• WORK TO COMPLETE
Please copy exactly the lines that begin with the one containing "SW1: switch (5V, JACK) -> switch (GND, JACK)" and end with the last line of the entries.

• Dataset excerpts

((

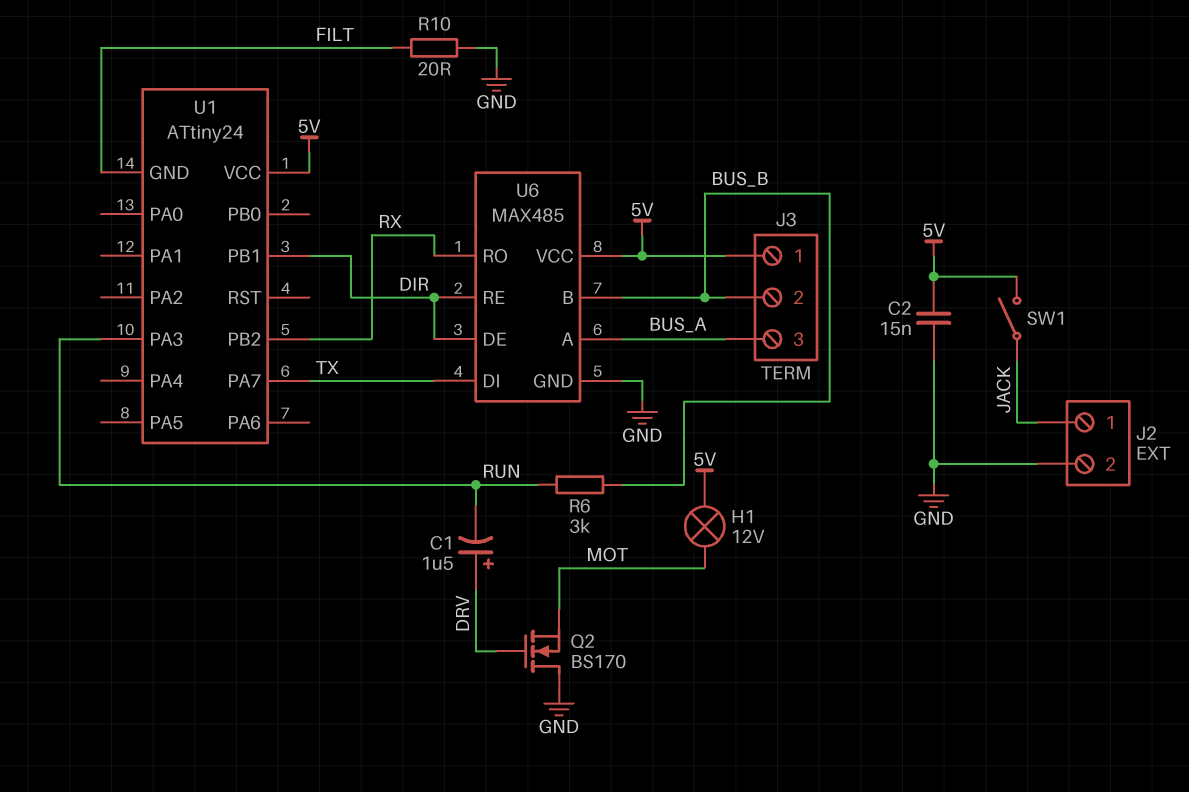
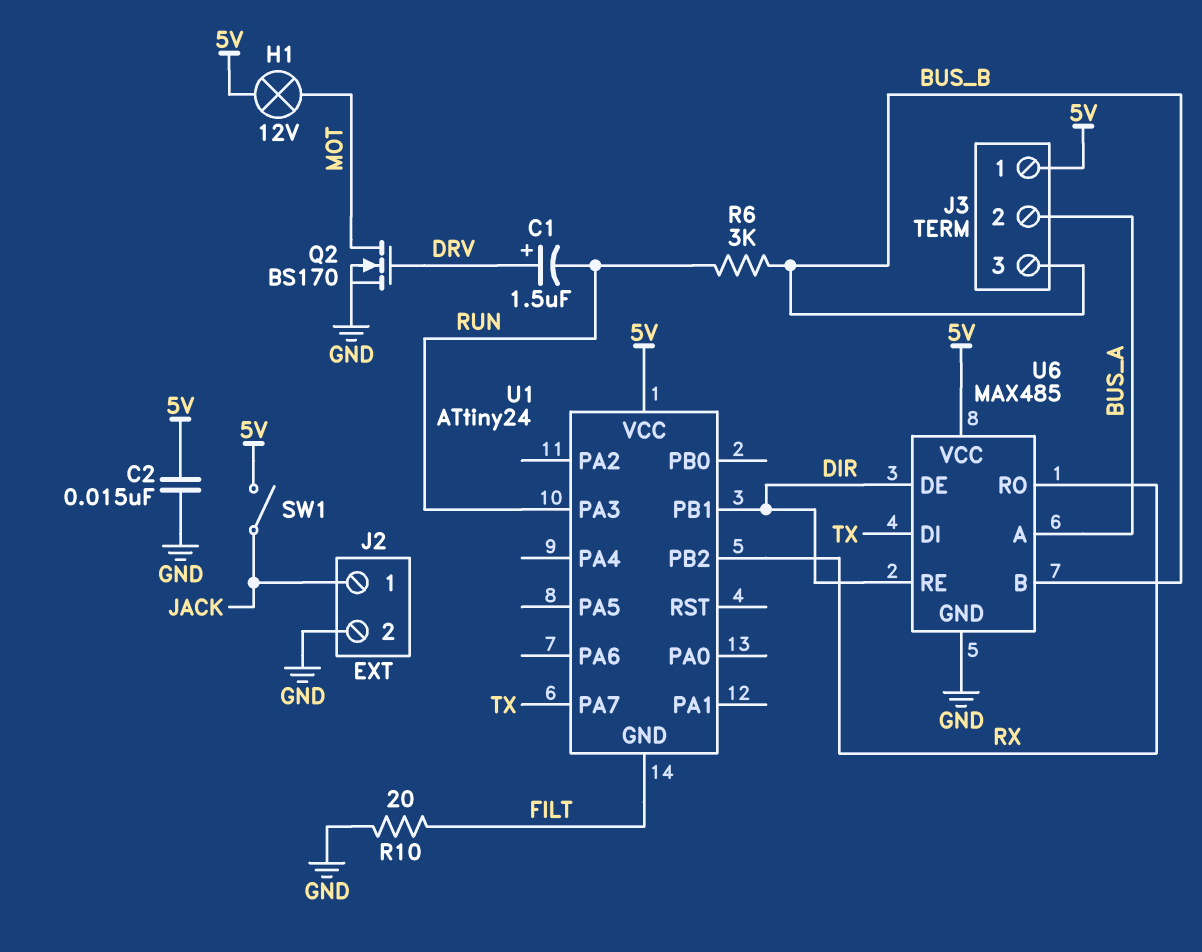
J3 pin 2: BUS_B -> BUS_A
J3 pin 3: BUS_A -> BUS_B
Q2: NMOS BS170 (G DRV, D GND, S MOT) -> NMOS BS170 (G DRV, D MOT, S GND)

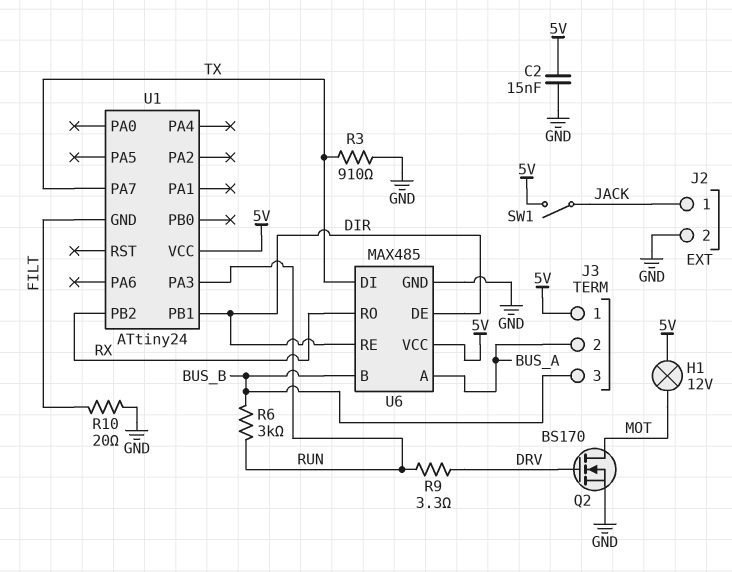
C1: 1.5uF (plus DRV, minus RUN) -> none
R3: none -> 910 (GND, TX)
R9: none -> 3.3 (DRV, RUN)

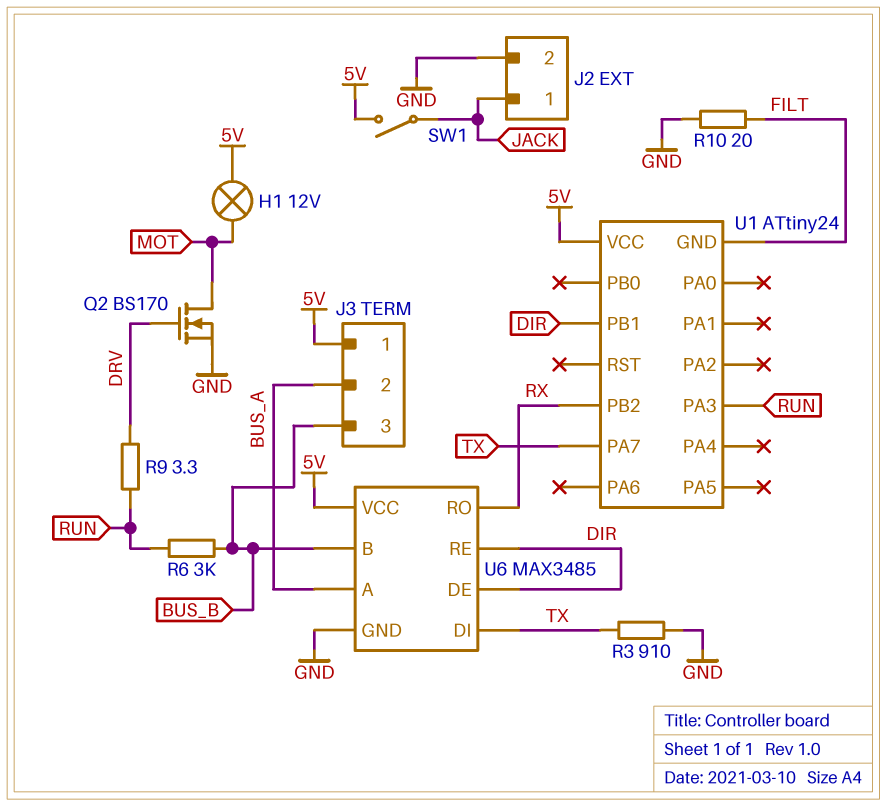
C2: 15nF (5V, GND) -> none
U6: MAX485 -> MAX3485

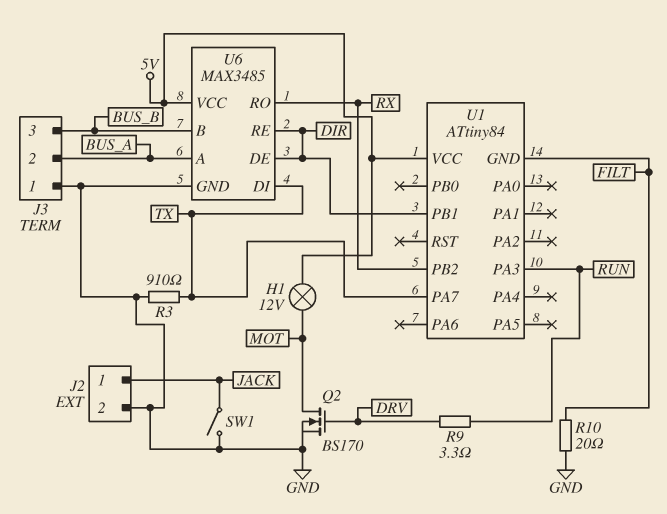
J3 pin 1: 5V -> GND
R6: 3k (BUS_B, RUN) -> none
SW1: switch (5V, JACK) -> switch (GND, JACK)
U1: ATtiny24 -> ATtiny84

))

• TASK RESPONSE
SW1: switch (5V, JACK) -> switch (GND, JACK)
U1: ATtiny24 -> ATtiny84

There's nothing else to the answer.